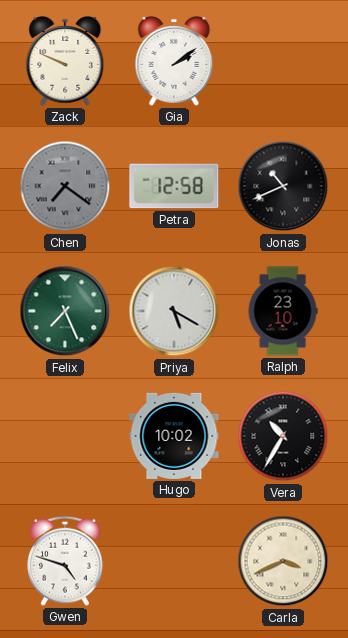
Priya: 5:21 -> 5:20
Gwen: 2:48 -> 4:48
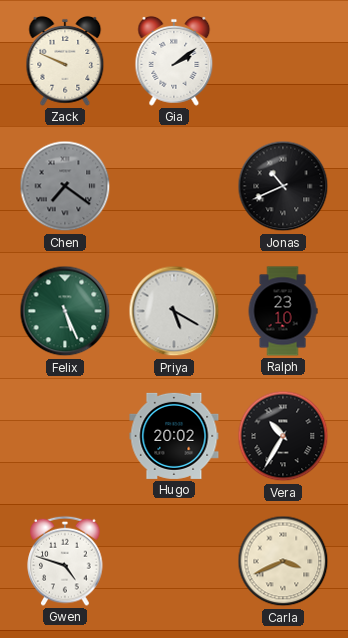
Petra: 12:58 -> none
Felix: 7:26 -> 5:26
Hugo: 10:02 -> 20:02
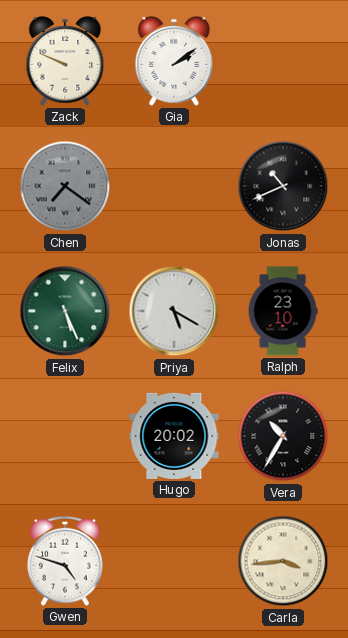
Carla: 3:41 -> 3:44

### The request
Please copy every line of the entries above word for word, leaving the pictures out of your answer.

### Task result
Priya: 5:21 -> 5:20
Gwen: 2:48 -> 4:48
Petra: 12:58 -> none
Felix: 7:26 -> 5:26
Hugo: 10:02 -> 20:02
Carla: 3:41 -> 3:44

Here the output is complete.